* Exercise directions *
This task calls for copying every line in the data below that contains the word "dipanade".

* Input records *
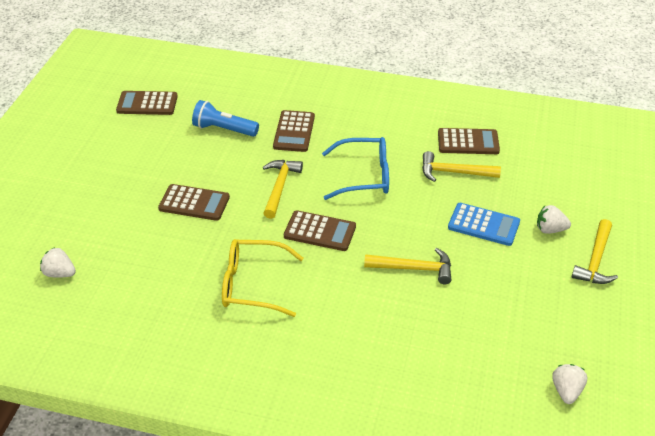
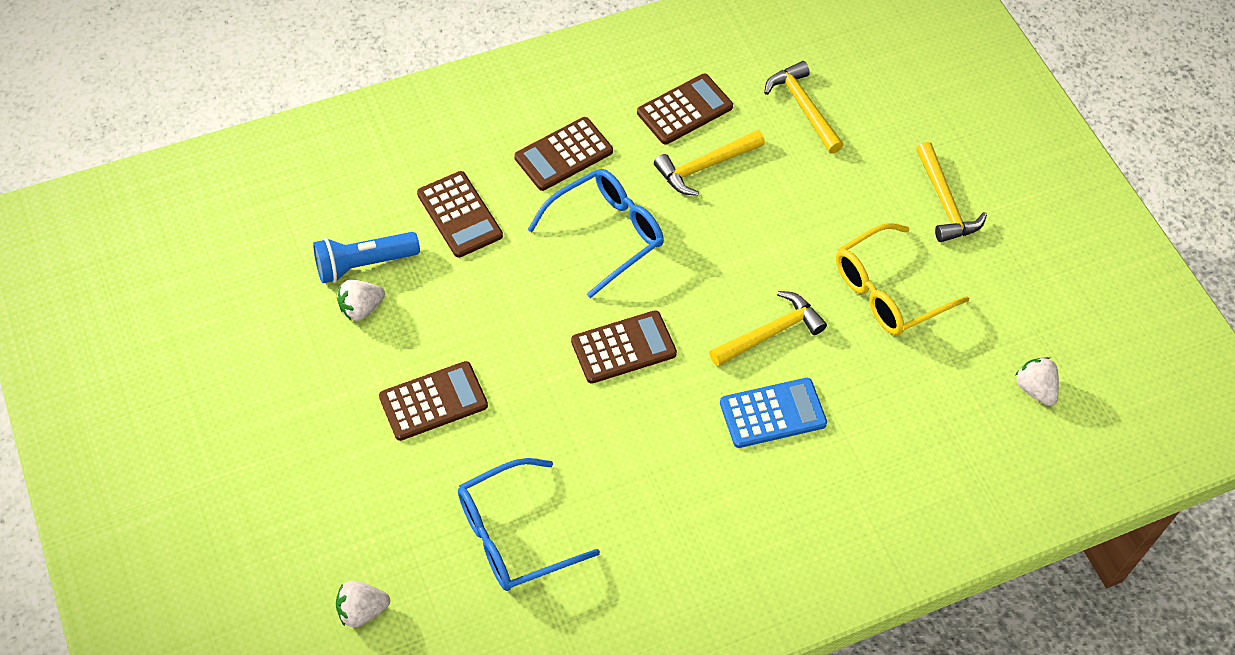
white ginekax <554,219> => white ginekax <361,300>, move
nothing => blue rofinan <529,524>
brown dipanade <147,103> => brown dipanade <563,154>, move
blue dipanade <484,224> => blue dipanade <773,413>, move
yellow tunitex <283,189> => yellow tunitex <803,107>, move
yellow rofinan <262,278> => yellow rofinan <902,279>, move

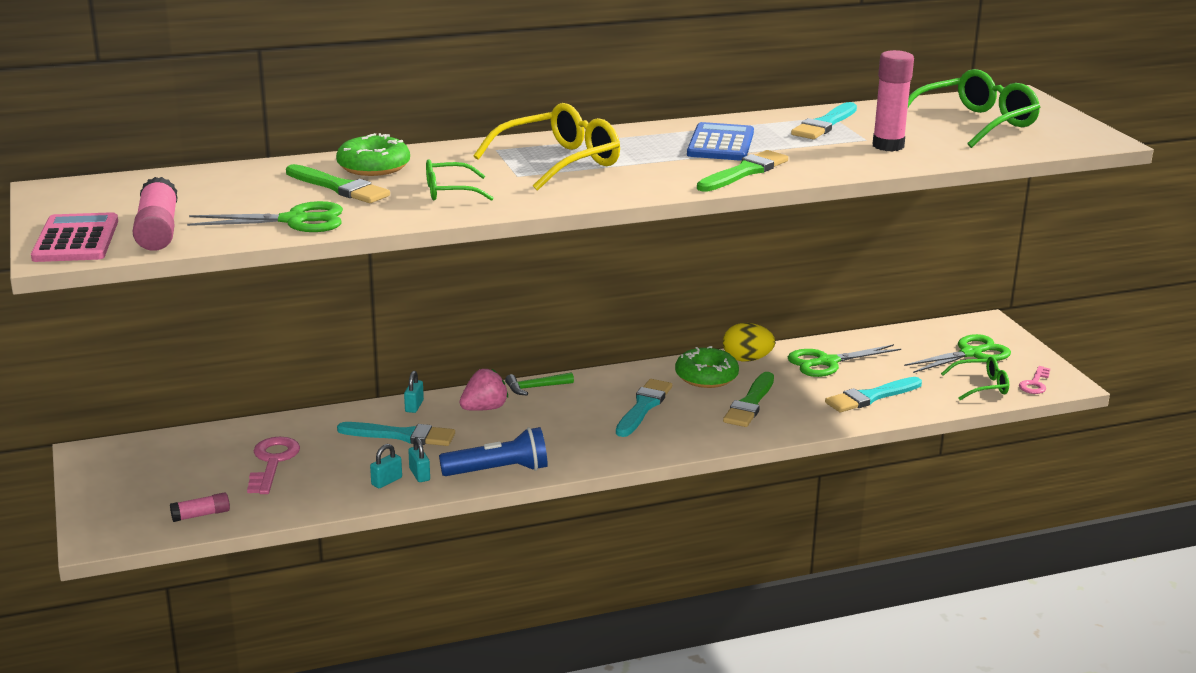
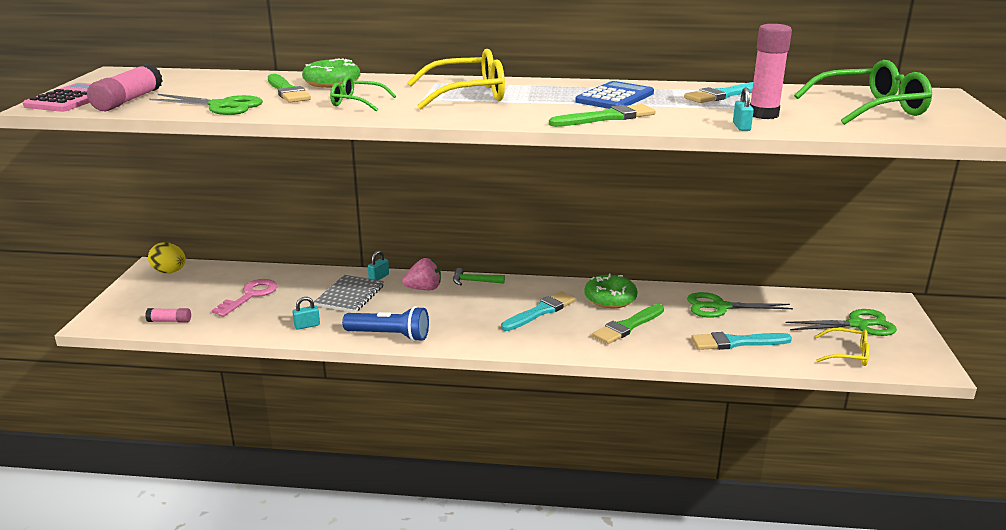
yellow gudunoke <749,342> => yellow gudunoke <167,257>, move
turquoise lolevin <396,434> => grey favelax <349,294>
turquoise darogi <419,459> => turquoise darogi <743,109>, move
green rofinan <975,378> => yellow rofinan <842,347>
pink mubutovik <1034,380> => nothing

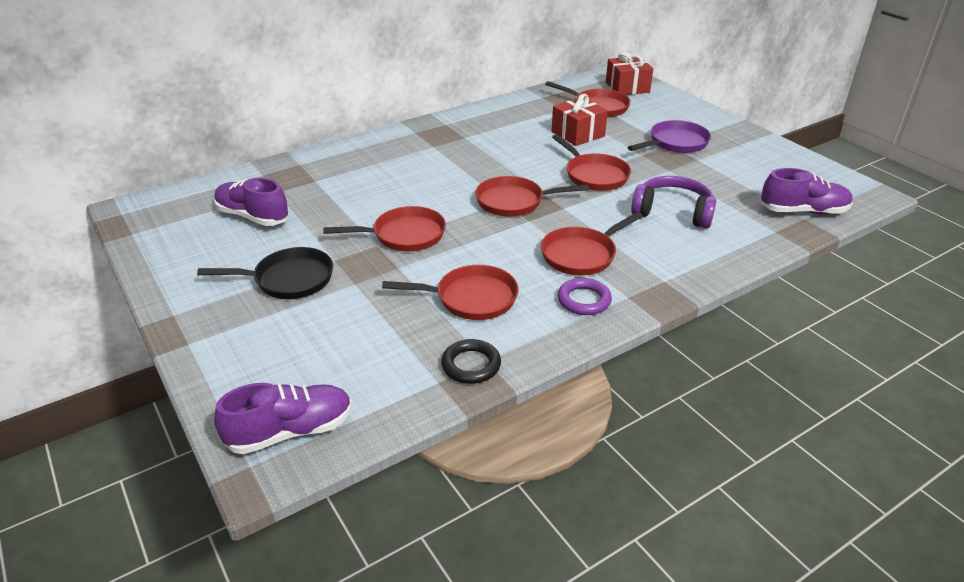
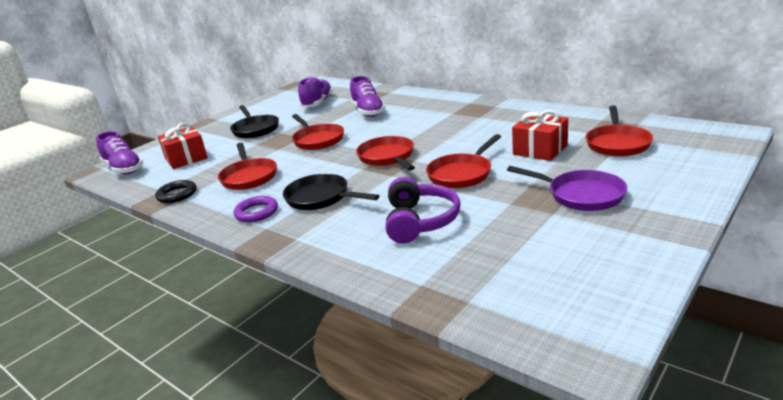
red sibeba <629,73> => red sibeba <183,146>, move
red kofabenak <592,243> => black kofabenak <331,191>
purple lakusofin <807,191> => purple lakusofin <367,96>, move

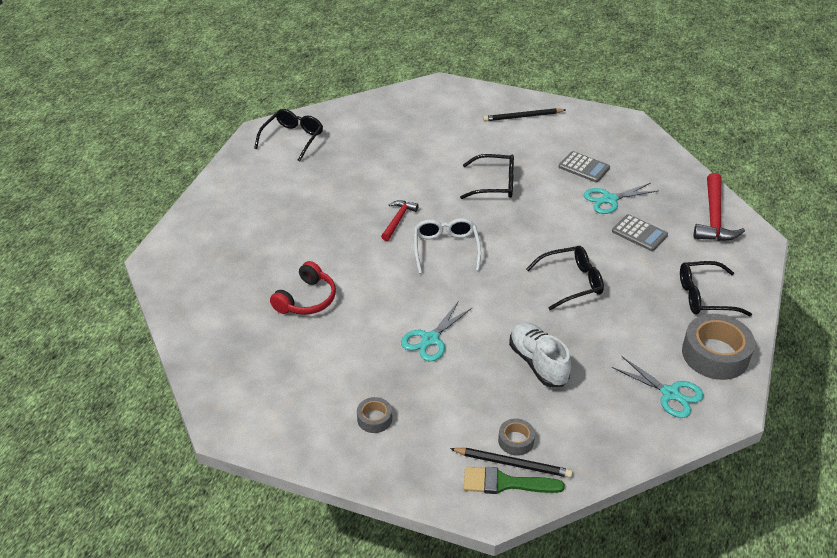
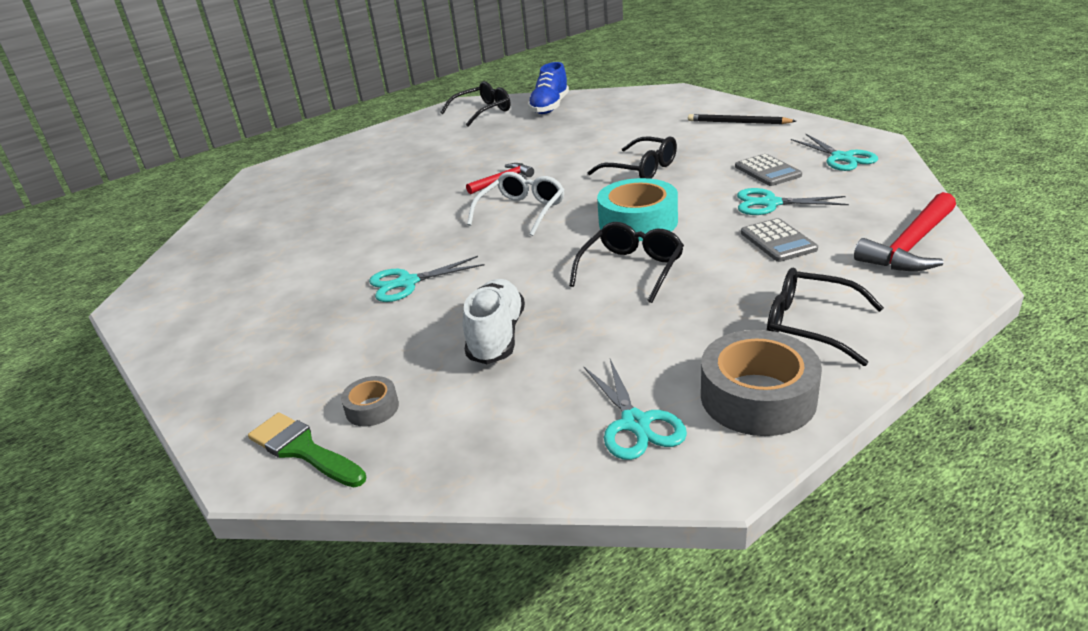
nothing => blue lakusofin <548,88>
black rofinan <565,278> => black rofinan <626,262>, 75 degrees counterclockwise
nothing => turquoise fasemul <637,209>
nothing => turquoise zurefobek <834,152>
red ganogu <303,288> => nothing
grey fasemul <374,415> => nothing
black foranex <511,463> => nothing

* Written solution *
brown dipanade <147,103> => brown dipanade <563,154>, move
blue dipanade <484,224> => blue dipanade <773,413>, move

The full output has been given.